= Input =
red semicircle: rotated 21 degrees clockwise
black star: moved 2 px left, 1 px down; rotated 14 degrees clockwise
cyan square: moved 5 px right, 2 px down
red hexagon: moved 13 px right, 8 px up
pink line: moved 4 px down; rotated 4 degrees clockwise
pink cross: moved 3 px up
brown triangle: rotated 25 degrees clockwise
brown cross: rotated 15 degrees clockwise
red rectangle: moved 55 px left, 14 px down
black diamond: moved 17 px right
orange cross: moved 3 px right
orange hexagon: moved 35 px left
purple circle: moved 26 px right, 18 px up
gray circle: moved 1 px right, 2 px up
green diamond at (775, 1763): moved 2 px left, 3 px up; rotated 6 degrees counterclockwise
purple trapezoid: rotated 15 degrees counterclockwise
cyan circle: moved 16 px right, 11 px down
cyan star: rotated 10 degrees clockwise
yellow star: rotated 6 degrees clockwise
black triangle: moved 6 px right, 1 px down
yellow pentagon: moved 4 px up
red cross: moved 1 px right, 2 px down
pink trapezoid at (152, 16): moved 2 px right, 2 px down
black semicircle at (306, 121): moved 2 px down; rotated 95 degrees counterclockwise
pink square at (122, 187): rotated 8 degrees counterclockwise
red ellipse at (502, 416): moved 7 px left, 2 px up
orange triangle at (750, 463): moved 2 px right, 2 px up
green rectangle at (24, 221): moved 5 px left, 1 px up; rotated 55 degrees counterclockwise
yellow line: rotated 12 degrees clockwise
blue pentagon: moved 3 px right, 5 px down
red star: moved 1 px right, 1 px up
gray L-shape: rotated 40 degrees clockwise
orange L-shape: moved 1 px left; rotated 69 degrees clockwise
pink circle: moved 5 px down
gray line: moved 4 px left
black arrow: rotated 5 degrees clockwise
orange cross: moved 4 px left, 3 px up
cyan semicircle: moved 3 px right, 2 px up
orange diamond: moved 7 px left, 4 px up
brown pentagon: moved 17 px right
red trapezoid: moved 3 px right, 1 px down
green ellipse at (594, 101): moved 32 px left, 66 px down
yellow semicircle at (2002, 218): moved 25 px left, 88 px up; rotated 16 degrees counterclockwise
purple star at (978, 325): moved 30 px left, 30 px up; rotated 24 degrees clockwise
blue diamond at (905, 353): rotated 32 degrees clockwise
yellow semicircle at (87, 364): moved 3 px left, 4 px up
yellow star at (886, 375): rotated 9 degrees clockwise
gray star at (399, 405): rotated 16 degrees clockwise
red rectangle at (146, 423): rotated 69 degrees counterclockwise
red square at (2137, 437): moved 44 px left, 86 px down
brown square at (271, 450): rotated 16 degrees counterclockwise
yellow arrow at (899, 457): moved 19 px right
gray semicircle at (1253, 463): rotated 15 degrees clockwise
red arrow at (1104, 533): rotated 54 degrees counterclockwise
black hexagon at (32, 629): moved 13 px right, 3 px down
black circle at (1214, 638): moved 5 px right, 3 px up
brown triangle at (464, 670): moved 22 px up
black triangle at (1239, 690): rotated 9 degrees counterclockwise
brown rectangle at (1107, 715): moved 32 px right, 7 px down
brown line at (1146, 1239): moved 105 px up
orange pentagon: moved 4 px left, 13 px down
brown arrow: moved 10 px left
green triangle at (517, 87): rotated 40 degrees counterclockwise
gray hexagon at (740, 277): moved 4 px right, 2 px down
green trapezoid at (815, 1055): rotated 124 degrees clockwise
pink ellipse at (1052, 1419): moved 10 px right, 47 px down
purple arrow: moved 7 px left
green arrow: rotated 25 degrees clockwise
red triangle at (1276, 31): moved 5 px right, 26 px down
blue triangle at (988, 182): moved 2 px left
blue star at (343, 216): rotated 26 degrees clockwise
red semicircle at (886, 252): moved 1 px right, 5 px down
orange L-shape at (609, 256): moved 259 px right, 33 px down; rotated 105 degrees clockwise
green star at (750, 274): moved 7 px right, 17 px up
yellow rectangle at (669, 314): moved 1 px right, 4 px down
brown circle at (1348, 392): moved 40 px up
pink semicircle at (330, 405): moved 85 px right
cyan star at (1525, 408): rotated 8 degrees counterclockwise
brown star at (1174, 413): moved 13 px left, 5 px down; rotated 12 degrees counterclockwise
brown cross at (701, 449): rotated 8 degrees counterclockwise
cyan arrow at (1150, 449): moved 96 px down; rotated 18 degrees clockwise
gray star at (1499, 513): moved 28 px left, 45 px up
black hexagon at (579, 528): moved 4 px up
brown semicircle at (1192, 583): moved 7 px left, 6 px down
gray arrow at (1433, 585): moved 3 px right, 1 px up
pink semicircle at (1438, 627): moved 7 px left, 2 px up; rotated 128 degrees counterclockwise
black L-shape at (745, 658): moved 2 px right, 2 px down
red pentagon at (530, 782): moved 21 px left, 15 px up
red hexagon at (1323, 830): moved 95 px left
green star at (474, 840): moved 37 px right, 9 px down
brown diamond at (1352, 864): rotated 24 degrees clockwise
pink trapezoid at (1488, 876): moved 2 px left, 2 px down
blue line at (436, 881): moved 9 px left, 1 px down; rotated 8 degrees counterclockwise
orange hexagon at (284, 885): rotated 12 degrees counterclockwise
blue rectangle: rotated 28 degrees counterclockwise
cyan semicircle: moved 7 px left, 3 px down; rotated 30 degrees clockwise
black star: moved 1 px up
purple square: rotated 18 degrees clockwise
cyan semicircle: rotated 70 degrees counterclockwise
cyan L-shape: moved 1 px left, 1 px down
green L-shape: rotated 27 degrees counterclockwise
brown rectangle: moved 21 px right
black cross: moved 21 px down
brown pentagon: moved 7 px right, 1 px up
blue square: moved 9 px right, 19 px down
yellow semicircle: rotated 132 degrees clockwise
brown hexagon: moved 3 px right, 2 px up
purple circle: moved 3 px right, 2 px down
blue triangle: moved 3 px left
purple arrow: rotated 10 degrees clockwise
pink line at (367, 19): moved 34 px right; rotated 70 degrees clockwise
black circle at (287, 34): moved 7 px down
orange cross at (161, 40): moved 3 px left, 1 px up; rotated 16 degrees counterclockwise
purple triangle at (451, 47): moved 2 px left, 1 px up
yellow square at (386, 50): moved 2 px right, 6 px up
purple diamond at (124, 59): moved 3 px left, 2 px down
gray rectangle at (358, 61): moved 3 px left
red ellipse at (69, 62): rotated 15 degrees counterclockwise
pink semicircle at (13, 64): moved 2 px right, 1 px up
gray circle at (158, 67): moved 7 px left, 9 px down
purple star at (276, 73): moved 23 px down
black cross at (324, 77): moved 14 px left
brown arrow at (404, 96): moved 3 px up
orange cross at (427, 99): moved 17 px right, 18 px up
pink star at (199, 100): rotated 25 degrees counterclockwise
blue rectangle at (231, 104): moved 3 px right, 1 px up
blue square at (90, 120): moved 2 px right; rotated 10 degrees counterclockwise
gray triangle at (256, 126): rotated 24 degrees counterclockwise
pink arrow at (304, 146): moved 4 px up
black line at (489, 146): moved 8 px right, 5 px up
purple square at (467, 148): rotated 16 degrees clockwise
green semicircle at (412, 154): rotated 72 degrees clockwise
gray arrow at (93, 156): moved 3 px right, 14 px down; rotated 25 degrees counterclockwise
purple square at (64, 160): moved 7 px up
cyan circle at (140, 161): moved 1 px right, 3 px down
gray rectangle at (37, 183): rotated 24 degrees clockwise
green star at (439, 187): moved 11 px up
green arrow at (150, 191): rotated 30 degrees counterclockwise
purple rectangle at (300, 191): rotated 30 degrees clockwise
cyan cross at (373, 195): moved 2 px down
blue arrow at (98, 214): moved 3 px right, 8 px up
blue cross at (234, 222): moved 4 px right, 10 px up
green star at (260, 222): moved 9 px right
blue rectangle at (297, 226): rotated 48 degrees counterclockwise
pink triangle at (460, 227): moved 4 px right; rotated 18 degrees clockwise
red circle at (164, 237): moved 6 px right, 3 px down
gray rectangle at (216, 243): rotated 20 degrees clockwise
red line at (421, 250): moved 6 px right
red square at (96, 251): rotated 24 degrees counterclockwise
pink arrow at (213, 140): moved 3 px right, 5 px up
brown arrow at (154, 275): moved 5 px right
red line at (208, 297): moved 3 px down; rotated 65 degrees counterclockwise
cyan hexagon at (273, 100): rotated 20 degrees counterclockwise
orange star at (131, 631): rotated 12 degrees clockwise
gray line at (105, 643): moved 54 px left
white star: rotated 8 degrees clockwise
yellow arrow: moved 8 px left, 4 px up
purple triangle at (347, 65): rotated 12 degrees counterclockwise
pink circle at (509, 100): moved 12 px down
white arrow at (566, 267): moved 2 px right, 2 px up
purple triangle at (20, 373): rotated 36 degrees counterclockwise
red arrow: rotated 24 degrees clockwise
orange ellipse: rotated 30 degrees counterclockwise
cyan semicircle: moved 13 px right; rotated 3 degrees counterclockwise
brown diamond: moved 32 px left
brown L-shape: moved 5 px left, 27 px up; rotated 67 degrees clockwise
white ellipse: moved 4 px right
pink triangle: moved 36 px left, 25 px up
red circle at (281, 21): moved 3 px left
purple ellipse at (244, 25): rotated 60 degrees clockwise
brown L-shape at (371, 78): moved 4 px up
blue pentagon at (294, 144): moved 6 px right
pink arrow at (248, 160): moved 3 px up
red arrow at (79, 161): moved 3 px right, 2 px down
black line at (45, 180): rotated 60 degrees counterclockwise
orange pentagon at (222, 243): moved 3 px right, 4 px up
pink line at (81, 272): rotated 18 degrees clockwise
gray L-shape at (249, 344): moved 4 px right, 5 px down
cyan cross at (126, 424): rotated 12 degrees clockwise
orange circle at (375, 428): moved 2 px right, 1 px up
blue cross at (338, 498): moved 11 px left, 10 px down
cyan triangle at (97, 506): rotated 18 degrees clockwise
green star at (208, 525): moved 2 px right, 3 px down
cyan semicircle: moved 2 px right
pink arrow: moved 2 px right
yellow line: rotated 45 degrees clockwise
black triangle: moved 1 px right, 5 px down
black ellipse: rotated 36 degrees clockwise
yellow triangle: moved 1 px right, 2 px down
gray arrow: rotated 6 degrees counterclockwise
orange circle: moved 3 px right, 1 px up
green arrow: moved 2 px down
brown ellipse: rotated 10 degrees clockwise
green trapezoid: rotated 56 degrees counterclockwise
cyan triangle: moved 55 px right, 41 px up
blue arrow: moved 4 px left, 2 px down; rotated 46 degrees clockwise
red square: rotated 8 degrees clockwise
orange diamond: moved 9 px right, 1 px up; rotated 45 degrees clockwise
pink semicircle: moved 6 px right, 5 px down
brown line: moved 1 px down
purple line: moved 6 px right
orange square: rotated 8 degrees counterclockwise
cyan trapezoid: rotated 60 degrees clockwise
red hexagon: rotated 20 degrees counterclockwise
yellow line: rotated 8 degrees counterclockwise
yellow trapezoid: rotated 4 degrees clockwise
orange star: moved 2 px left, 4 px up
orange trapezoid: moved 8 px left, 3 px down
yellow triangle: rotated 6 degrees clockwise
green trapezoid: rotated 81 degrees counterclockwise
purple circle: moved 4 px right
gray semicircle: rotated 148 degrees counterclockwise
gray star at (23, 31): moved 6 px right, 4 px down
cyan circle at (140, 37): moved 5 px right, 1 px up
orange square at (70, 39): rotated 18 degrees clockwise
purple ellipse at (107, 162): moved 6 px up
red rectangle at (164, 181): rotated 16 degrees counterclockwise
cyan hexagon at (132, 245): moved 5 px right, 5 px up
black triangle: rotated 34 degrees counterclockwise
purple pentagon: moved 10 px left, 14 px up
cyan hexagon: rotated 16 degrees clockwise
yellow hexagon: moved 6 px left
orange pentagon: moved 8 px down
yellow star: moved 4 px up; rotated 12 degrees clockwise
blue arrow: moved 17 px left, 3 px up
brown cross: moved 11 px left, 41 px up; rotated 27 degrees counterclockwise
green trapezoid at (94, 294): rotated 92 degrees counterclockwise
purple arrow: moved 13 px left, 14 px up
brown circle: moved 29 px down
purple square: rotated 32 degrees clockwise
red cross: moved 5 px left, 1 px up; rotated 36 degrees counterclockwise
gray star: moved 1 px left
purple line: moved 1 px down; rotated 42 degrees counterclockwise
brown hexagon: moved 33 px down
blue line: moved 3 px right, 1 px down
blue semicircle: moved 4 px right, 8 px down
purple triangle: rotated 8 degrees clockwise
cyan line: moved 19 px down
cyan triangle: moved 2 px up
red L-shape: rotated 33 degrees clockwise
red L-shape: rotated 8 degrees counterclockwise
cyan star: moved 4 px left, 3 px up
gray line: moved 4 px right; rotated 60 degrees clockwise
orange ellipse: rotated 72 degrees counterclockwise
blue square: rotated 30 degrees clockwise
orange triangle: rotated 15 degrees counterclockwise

= Assignment =
The lines to quote run from the one containing "cyan line: moved 19 px down" through the final line of the material above; please give them exactly, both ends included, and nothing else.

= Written solution =
cyan line: moved 19 px down
cyan triangle: moved 2 px up
red L-shape: rotated 33 degrees clockwise
red L-shape: rotated 8 degrees counterclockwise
cyan star: moved 4 px left, 3 px up
gray line: moved 4 px right; rotated 60 degrees clockwise
orange ellipse: rotated 72 degrees counterclockwise
blue square: rotated 30 degrees clockwise
orange triangle: rotated 15 degrees counterclockwise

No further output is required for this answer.